→ **EXERCISE DESCRIPTION**
Copy each line of the data below in which the word "plus" can be found.
====== RECORDS SUPPLIED ======
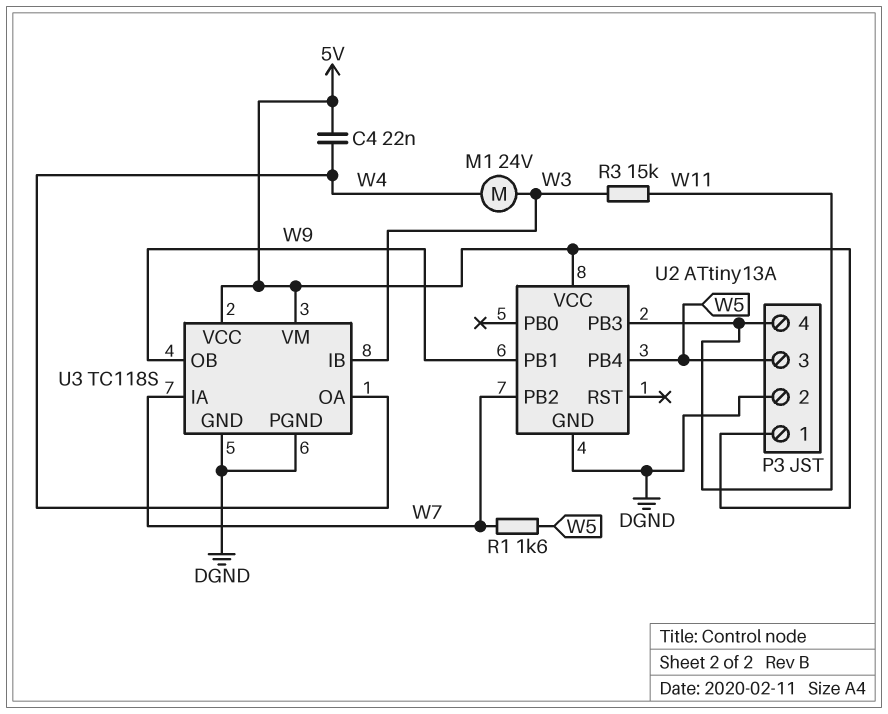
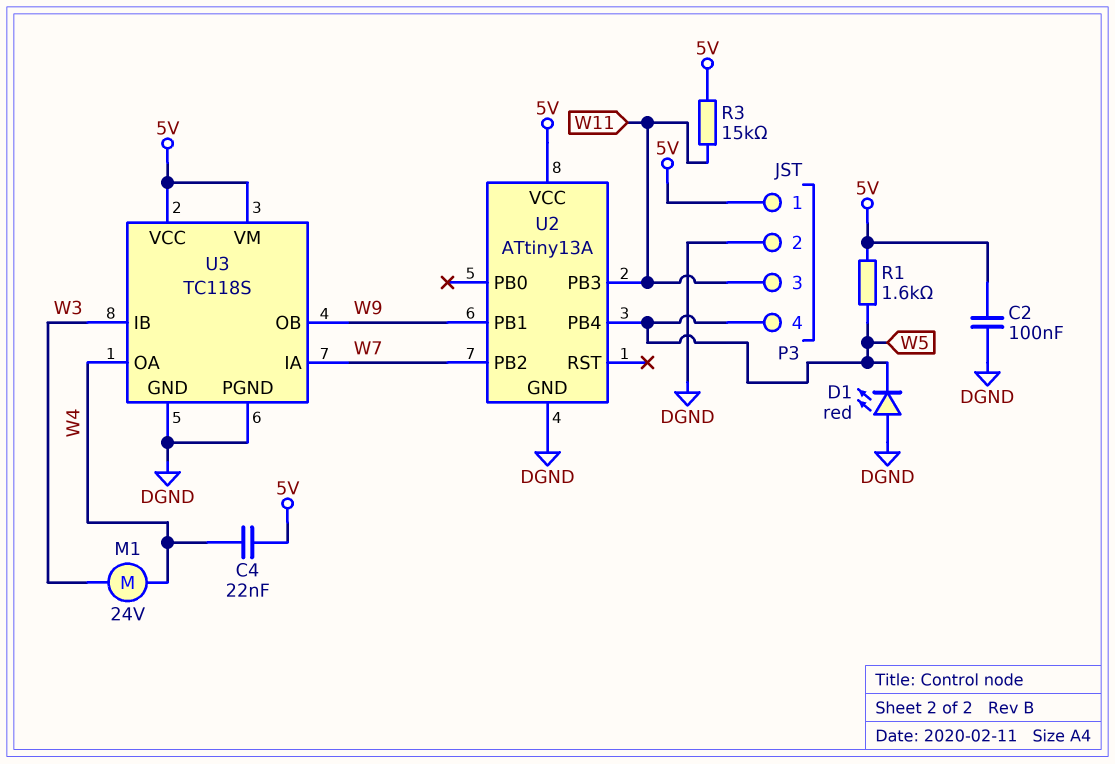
C2: none -> 100nF (5V, DGND)
D1: none -> LED red (A DGND, K W5)
P3 pin 3: W5 -> W11
P3 pin 4: W11 -> W5
R1: 1.6k (W5, W7) -> 1.6k (5V, W5)
R3: 15k (W3, W11) -> 15k (5V, W11)

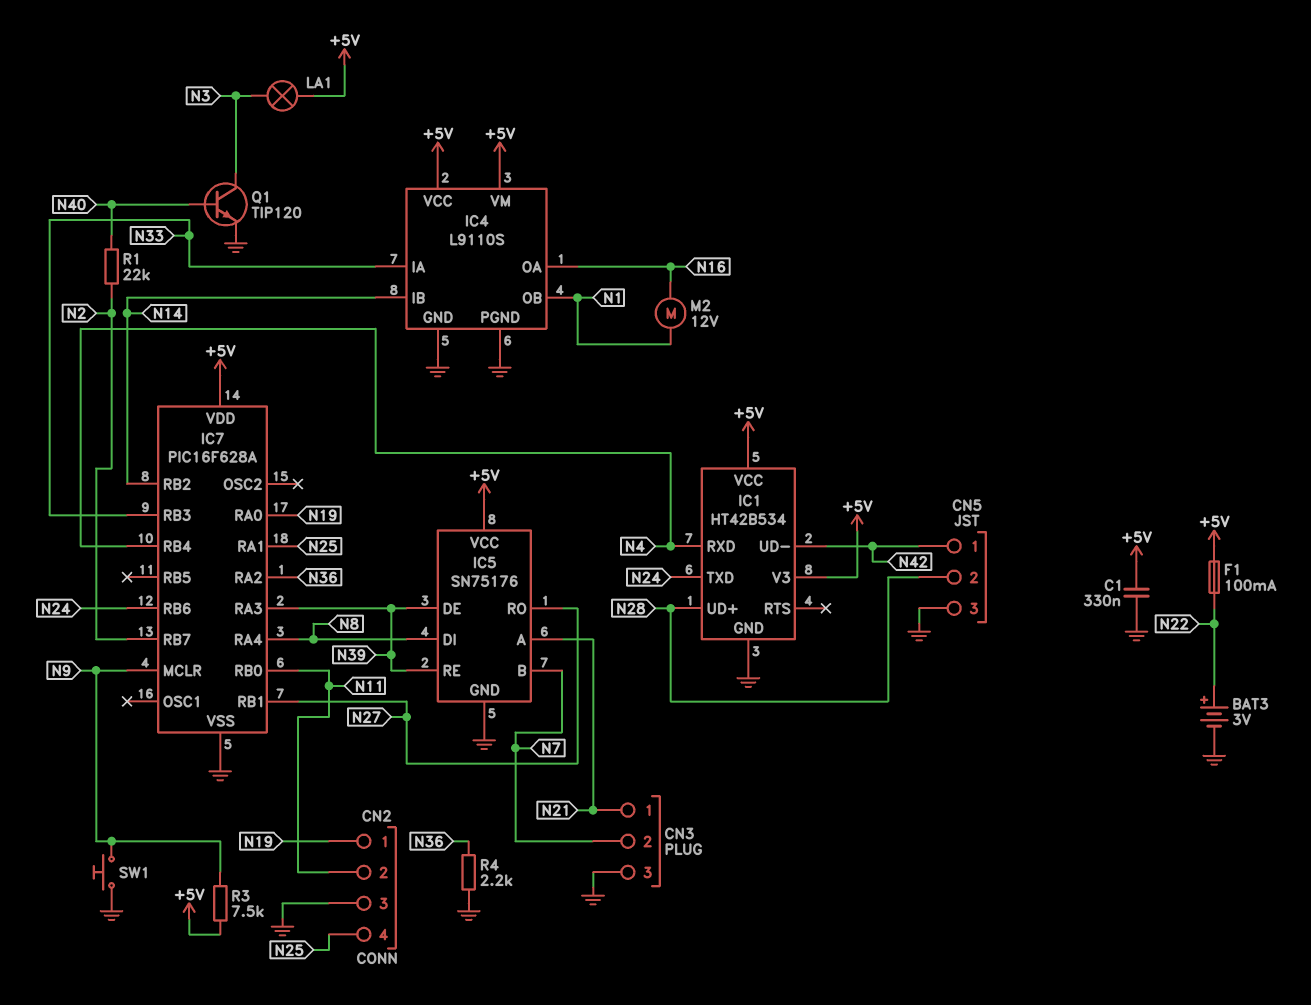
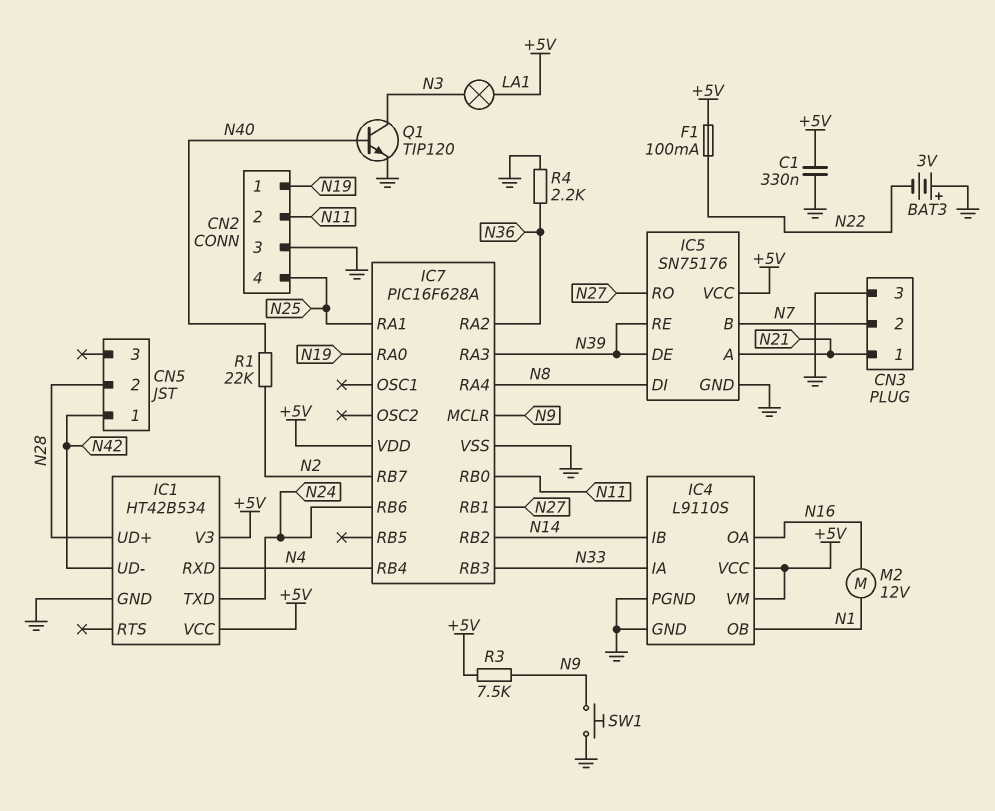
BAT3: 3V (plus N22, minus GND) -> 3V (plus GND, minus N22)
CN5 pin 3: GND -> none

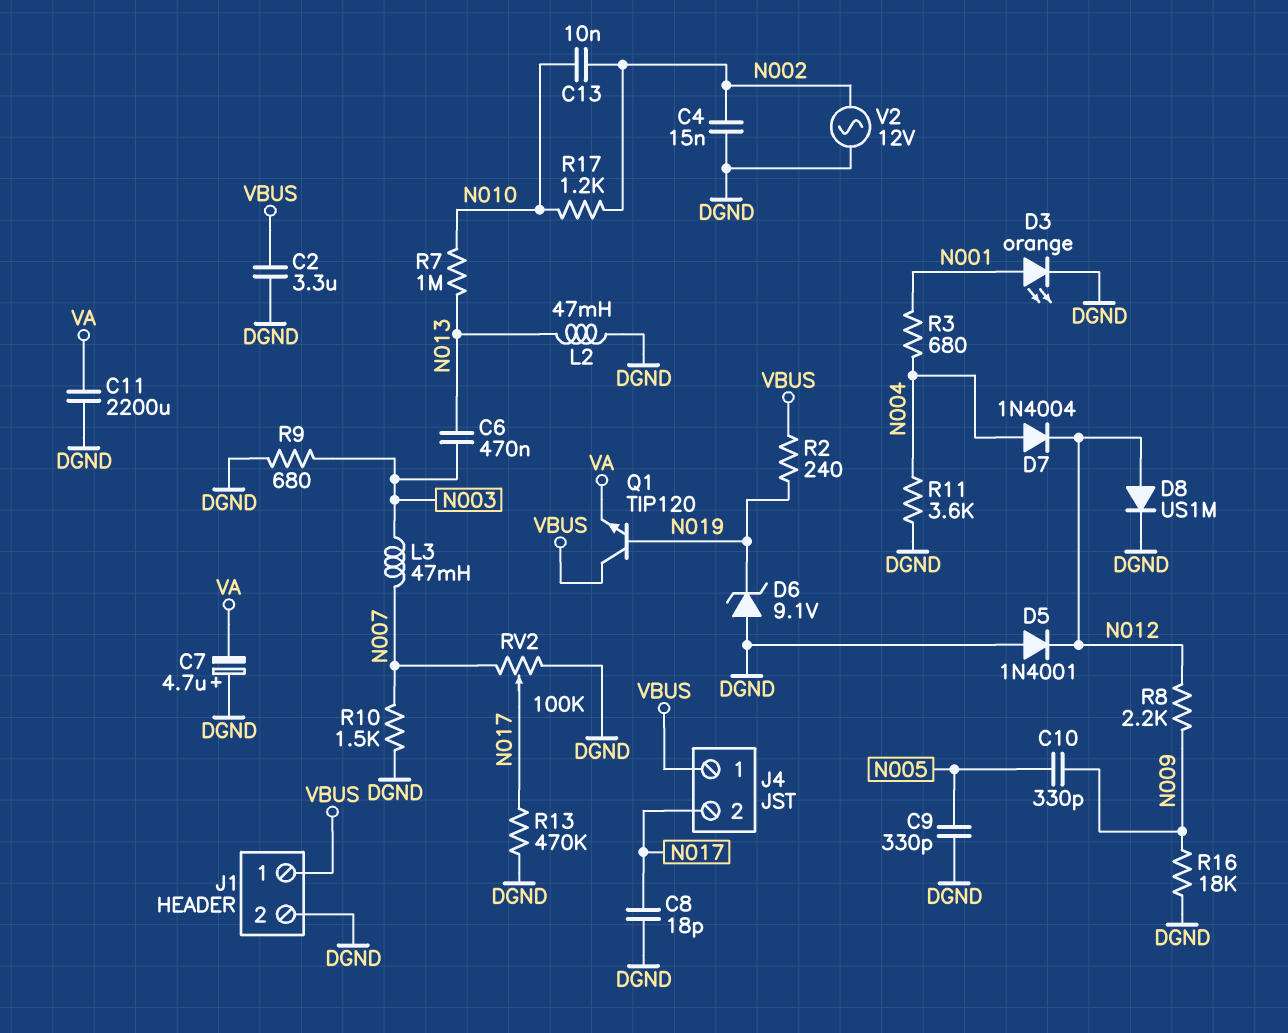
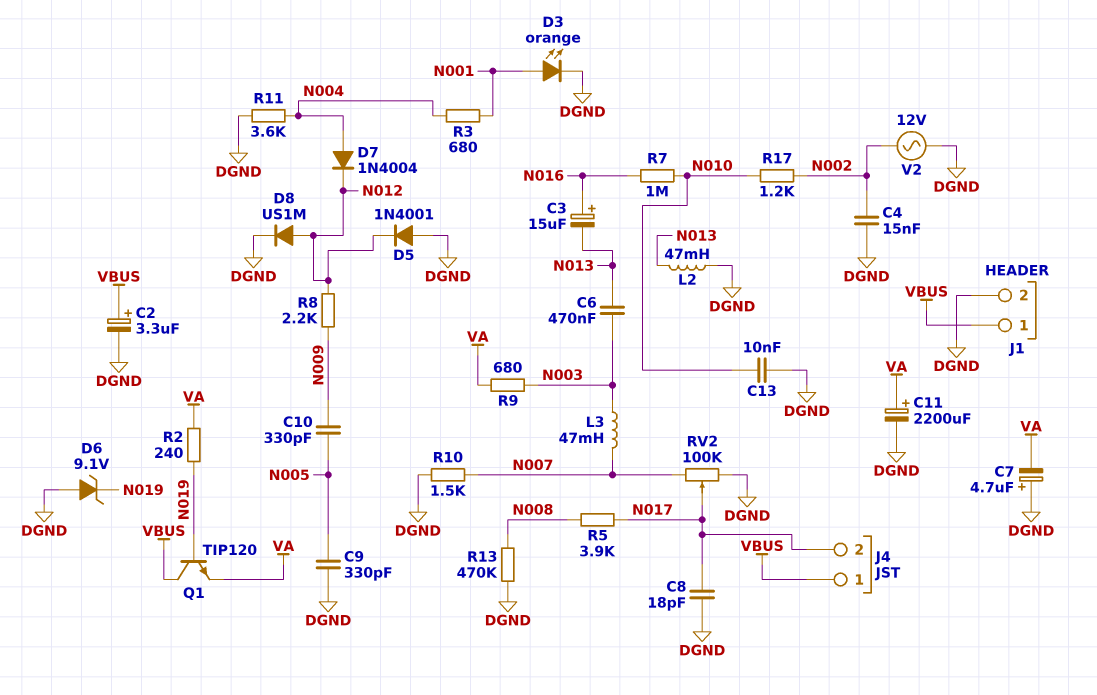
C2: 3.3uF (DGND, VBUS) -> 3.3uF (plus VBUS, minus DGND)
C3: none -> 15uF (plus N016, minus N013)
C11: 2200uF (DGND, VA) -> 2200uF (plus VA, minus DGND)
C13: 10nF (N002, N010) -> 10nF (DGND, N010)
R2: 240 (N019, VBUS) -> 240 (N019, VA)
R5: none -> 3.9k (N008, N017)
R7: 1M (N010, N013) -> 1M (N010, N016)
R9: 680 (DGND, N003) -> 680 (N003, VA)
R13: 470k (DGND, N017) -> 470k (DGND, N008)
R16: 18k (DGND, N009) -> none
======
→ **RESPONSE FOR THIS EXERCISE**
BAT3: 3V (plus N22, minus GND) -> 3V (plus GND, minus N22)
C2: 3.3uF (DGND, VBUS) -> 3.3uF (plus VBUS, minus DGND)
C3: none -> 15uF (plus N016, minus N013)
C11: 2200uF (DGND, VA) -> 2200uF (plus VA, minus DGND)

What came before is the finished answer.